[Extracted entries]
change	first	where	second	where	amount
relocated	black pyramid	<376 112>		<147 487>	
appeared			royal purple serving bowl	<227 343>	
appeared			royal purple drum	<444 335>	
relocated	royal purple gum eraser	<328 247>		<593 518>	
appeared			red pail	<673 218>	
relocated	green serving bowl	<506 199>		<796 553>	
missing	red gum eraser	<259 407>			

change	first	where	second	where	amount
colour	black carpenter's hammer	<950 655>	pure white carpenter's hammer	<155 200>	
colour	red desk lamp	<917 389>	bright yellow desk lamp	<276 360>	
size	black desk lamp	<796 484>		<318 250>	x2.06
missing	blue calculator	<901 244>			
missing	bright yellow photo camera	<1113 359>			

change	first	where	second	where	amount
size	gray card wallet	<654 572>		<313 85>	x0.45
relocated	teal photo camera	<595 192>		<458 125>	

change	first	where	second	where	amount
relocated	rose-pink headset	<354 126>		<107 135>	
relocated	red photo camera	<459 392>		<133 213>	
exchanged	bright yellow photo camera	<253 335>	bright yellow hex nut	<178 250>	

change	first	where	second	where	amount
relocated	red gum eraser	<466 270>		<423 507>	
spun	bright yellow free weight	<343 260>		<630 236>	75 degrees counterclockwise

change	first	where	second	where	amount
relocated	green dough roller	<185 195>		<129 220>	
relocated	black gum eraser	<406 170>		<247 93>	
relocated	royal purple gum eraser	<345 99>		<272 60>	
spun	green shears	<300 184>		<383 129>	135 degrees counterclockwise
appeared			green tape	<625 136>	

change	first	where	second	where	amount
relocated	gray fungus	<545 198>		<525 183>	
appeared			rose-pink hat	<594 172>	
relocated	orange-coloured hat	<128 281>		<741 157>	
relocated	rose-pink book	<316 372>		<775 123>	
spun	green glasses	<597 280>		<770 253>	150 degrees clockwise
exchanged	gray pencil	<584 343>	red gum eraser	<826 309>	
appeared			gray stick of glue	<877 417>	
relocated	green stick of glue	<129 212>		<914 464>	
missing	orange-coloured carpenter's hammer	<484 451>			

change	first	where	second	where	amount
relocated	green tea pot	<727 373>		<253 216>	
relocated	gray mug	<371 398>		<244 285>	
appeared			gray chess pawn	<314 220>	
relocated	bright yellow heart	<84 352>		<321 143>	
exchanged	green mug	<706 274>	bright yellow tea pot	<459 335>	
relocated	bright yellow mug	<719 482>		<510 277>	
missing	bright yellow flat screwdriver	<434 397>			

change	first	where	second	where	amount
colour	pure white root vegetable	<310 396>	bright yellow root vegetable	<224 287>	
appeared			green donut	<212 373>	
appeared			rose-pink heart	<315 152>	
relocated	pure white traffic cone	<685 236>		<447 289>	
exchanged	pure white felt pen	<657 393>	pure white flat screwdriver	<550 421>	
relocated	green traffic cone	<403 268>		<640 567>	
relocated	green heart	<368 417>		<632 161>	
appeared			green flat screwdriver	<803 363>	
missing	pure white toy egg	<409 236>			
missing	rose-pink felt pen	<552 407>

[What is being asked] Write the entries out a second time. Match them exactly.

[Answer section]
change	first	where	second	where	amount
relocated	black pyramid	<376 112>		<147 487>	
appeared			royal purple serving bowl	<227 343>	
appeared			royal purple drum	<444 335>	
relocated	royal purple gum eraser	<328 247>		<593 518>	
appeared			red pail	<673 218>	
relocated	green serving bowl	<506 199>		<796 553>	
missing	red gum eraser	<259 407>			

change	first	where	second	where	amount
colour	black carpenter's hammer	<950 655>	pure white carpenter's hammer	<155 200>	
colour	red desk lamp	<917 389>	bright yellow desk lamp	<276 360>	
size	black desk lamp	<796 484>		<318 250>	x2.06
missing	blue calculator	<901 244>			
missing	bright yellow photo camera	<1113 359>			

change	first	where	second	where	amount
size	gray card wallet	<654 572>		<313 85>	x0.45
relocated	teal photo camera	<595 192>		<458 125>	

change	first	where	second	where	amount
relocated	rose-pink headset	<354 126>		<107 135>	
relocated	red photo camera	<459 392>		<133 213>	
exchanged	bright yellow photo camera	<253 335>	bright yellow hex nut	<178 250>	

change	first	where	second	where	amount
relocated	red gum eraser	<466 270>		<423 507>	
spun	bright yellow free weight	<343 260>		<630 236>	75 degrees counterclockwise

change	first	where	second	where	amount
relocated	green dough roller	<185 195>		<129 220>	
relocated	black gum eraser	<406 170>		<247 93>	
relocated	royal purple gum eraser	<345 99>		<272 60>	
spun	green shears	<300 184>		<383 129>	135 degrees counterclockwise
appeared			green tape	<625 136>	

change	first	where	second	where	amount
relocated	gray fungus	<545 198>		<525 183>	
appeared			rose-pink hat	<594 172>	
relocated	orange-coloured hat	<128 281>		<741 157>	
relocated	rose-pink book	<316 372>		<775 123>	
spun	green glasses	<597 280>		<770 253>	150 degrees clockwise
exchanged	gray pencil	<584 343>	red gum eraser	<826 309>	
appeared			gray stick of glue	<877 417>	
relocated	green stick of glue	<129 212>		<914 464>	
missing	orange-coloured carpenter's hammer	<484 451>			

change	first	where	second	where	amount
relocated	green tea pot	<727 373>		<253 216>	
relocated	gray mug	<371 398>		<244 285>	
appeared			gray chess pawn	<314 220>	
relocated	bright yellow heart	<84 352>		<321 143>	
exchanged	green mug	<706 274>	bright yellow tea pot	<459 335>	
relocated	bright yellow mug	<719 482>		<510 277>	
missing	bright yellow flat screwdriver	<434 397>			

change	first	where	second	where	amount
colour	pure white root vegetable	<310 396>	bright yellow root vegetable	<224 287>	
appeared			green donut	<212 373>	
appeared			rose-pink heart	<315 152>	
relocated	pure white traffic cone	<685 236>		<447 289>	
exchanged	pure white felt pen	<657 393>	pure white flat screwdriver	<550 421>	
relocated	green traffic cone	<403 268>		<640 567>	
relocated	green heart	<368 417>		<632 161>	
appeared			green flat screwdriver	<803 363>	
missing	pure white toy egg	<409 236>			
missing	rose-pink felt pen	<552 407>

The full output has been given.